Work task. From the line with "HALL2 pin VCC: none -> 3V3" to the last line of the data below, repeat every line exactly and add nothing.

Material shown.
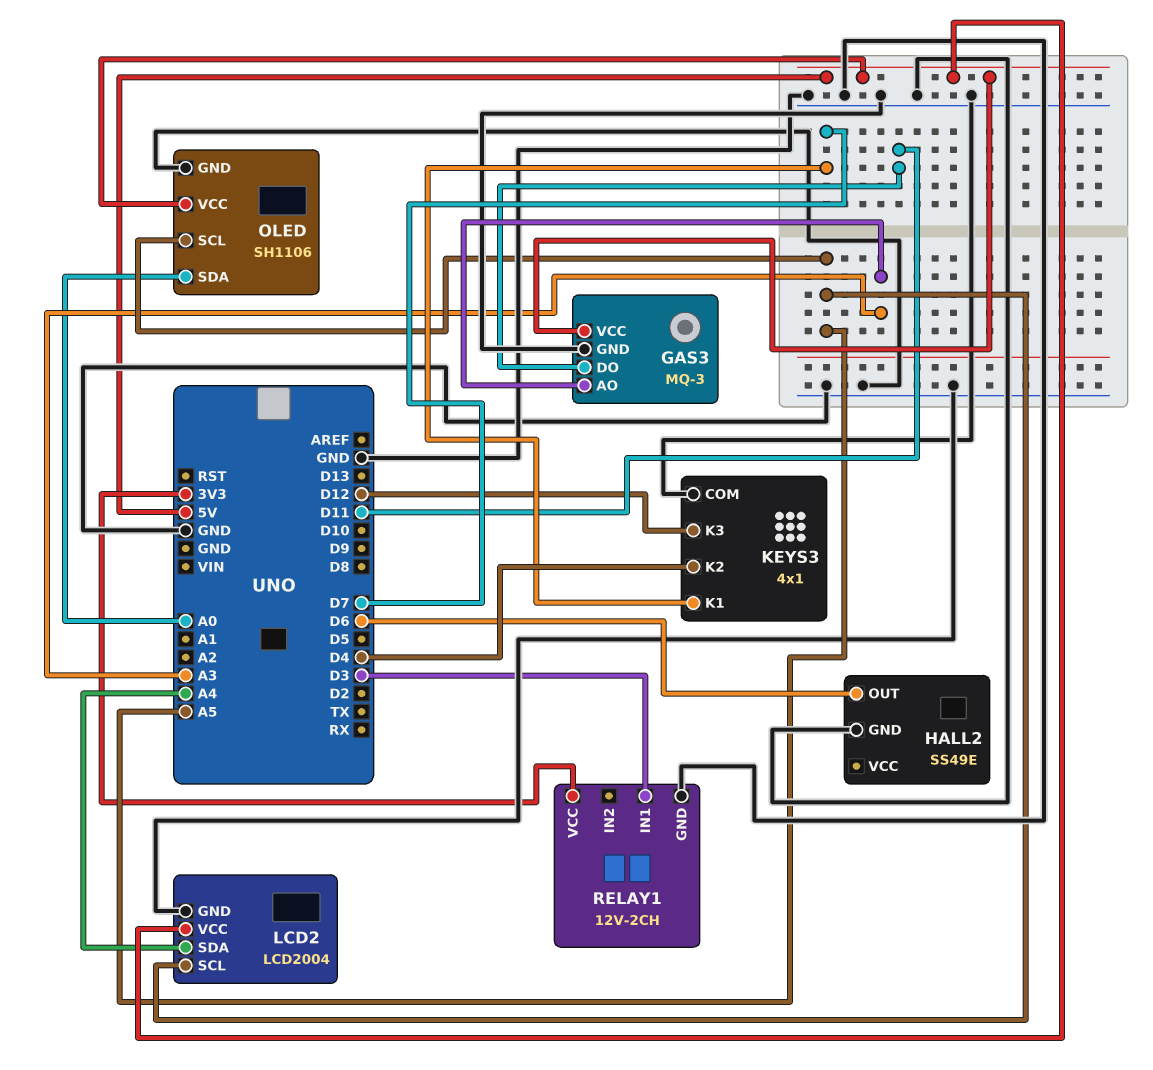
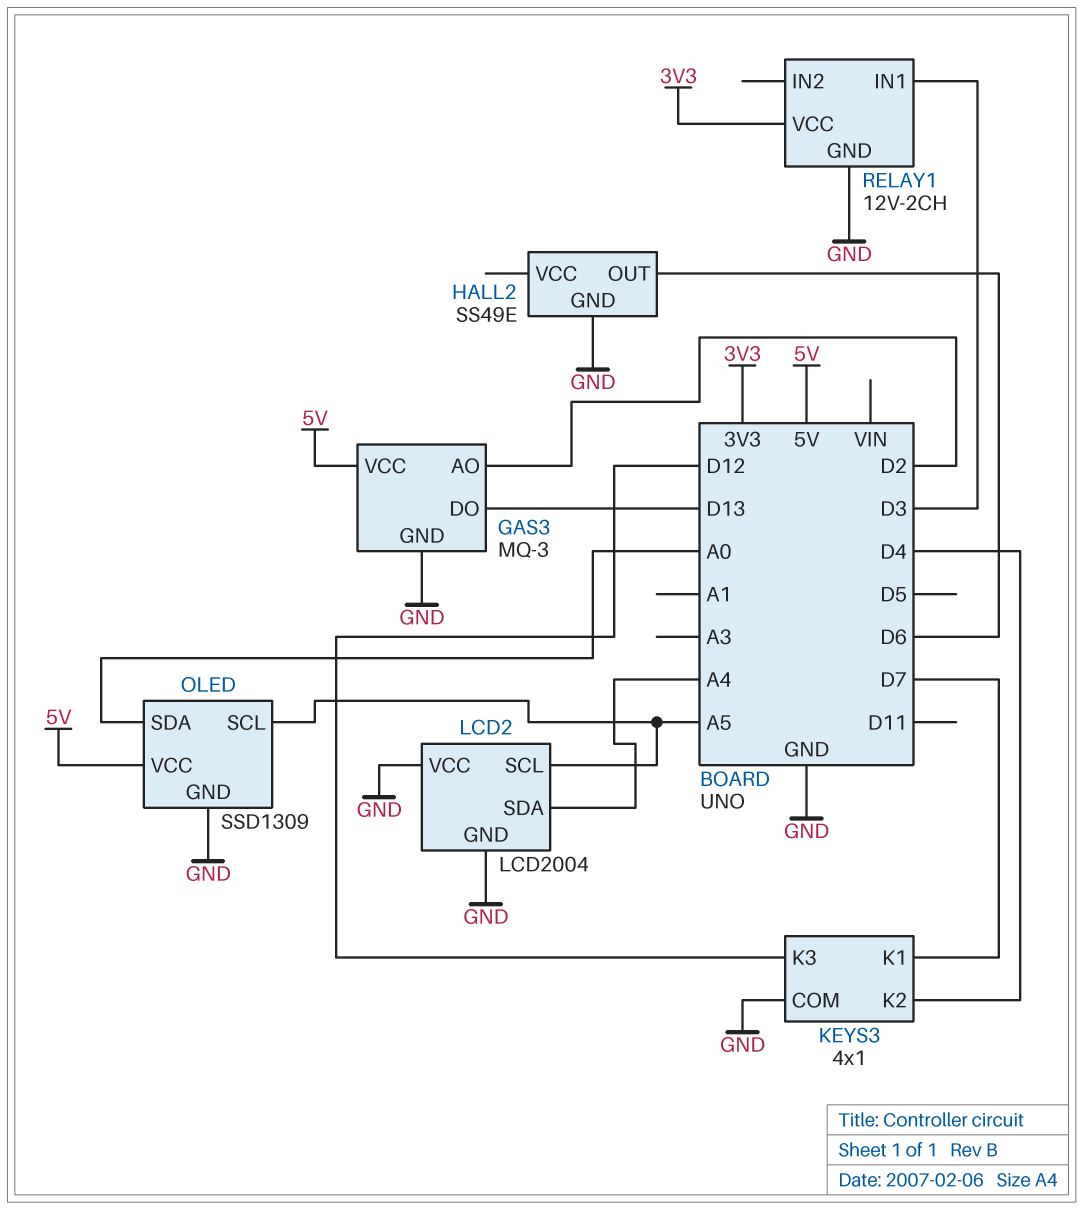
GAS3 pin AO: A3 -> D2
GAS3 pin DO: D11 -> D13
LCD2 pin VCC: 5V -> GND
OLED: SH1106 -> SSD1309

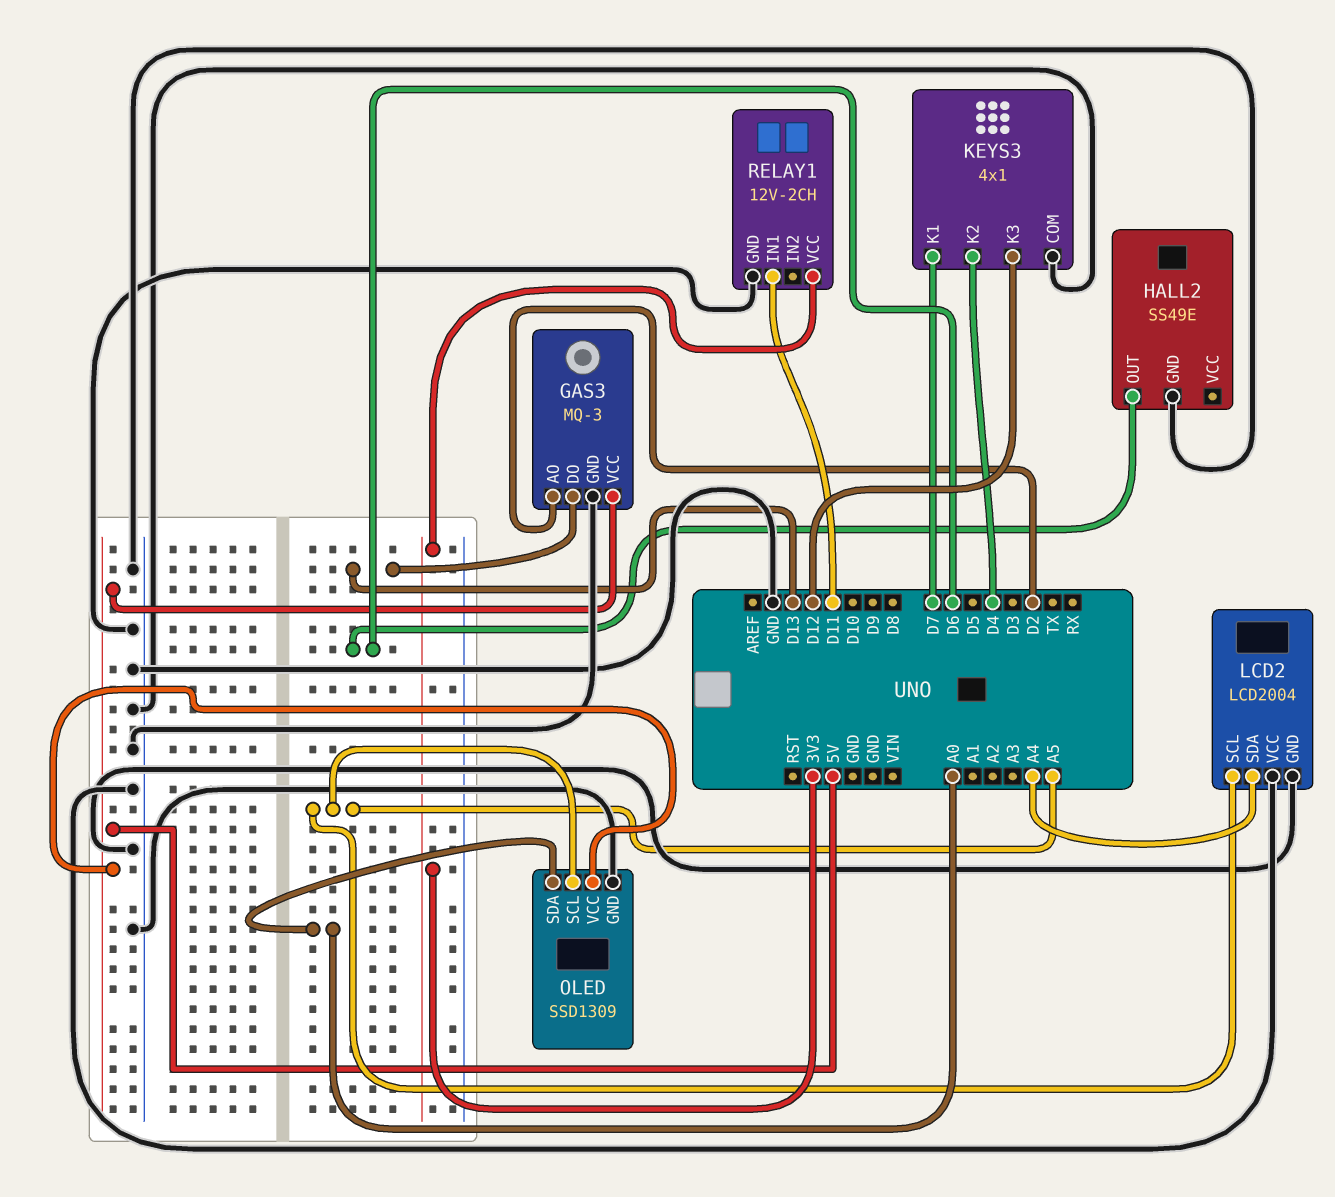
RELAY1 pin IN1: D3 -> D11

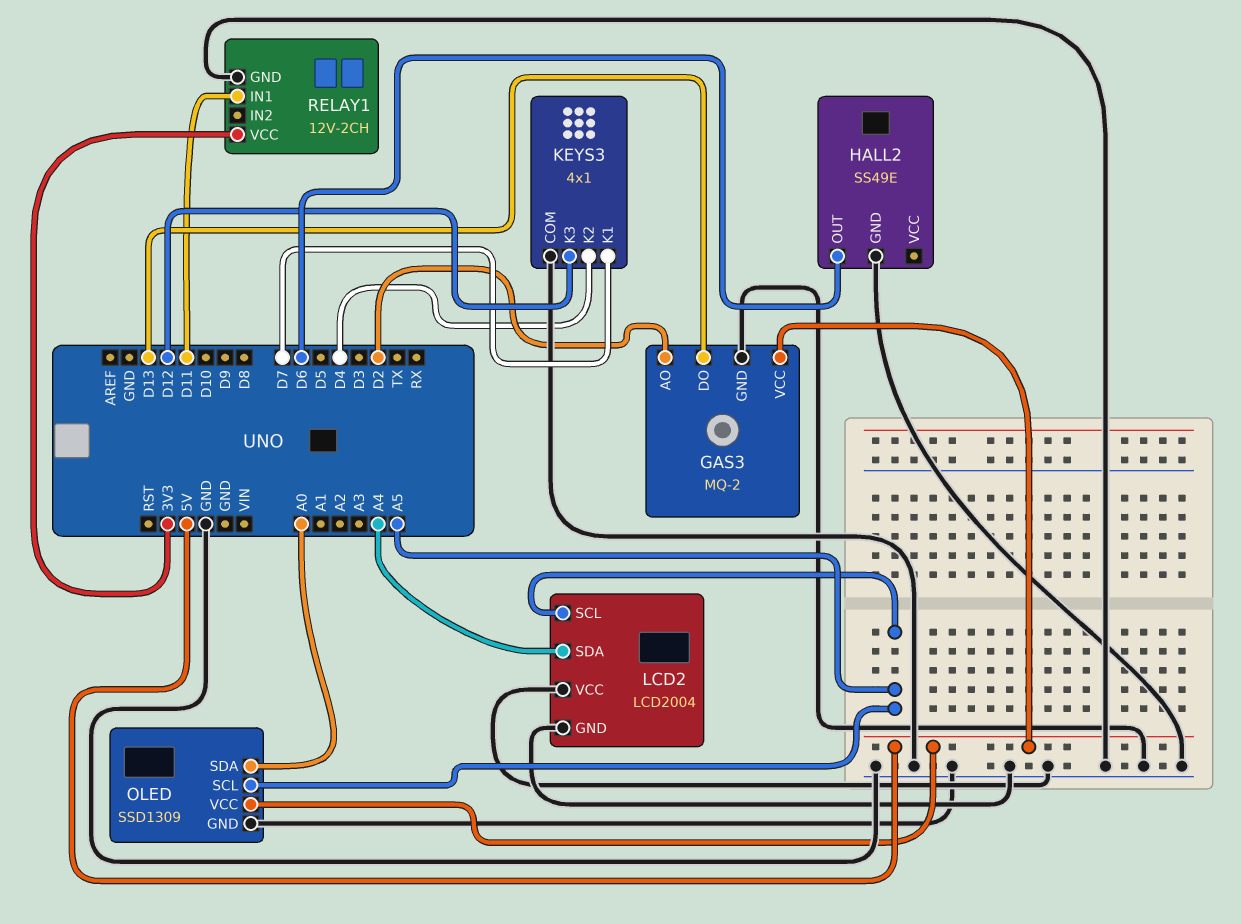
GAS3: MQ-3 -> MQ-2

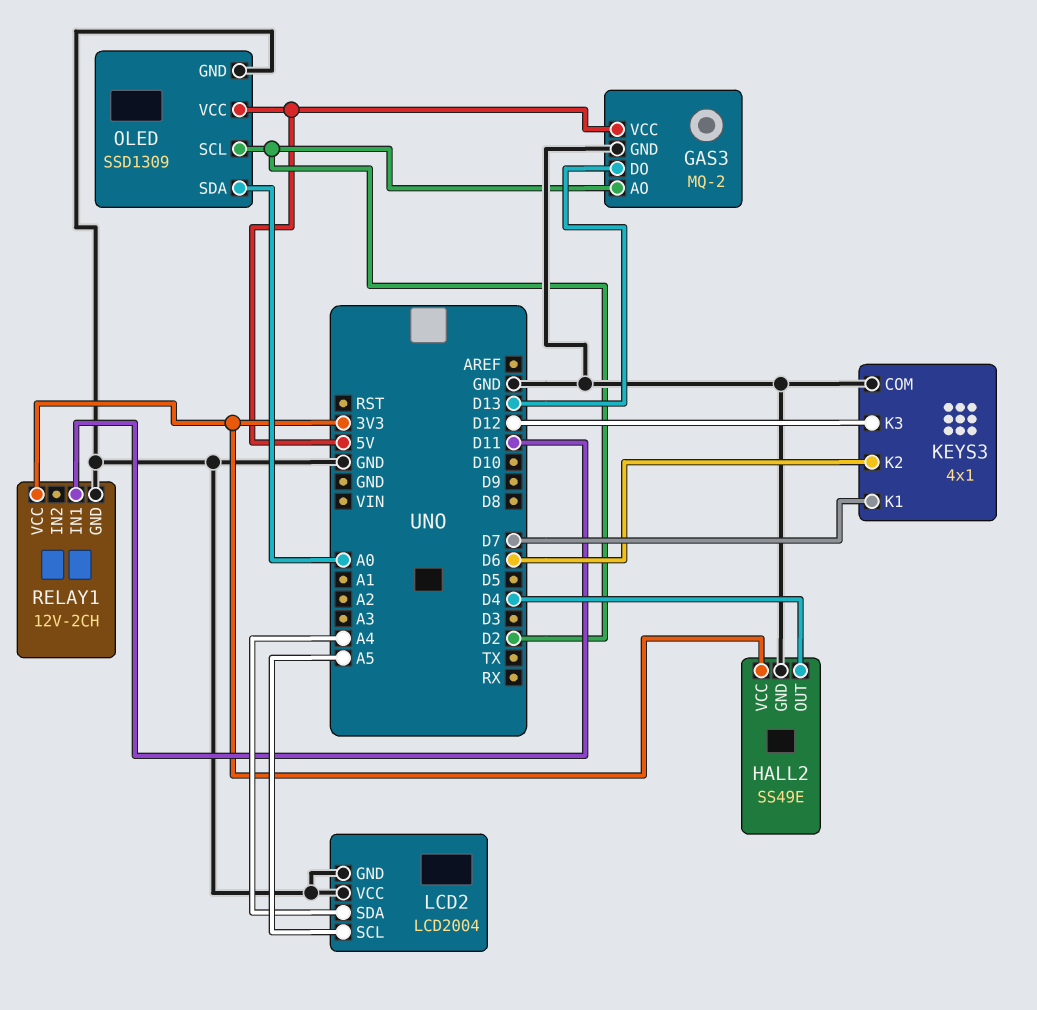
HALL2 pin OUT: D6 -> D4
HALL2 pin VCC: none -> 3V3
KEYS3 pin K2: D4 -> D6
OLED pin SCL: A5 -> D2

Task solution.
HALL2 pin VCC: none -> 3V3
KEYS3 pin K2: D4 -> D6
OLED pin SCL: A5 -> D2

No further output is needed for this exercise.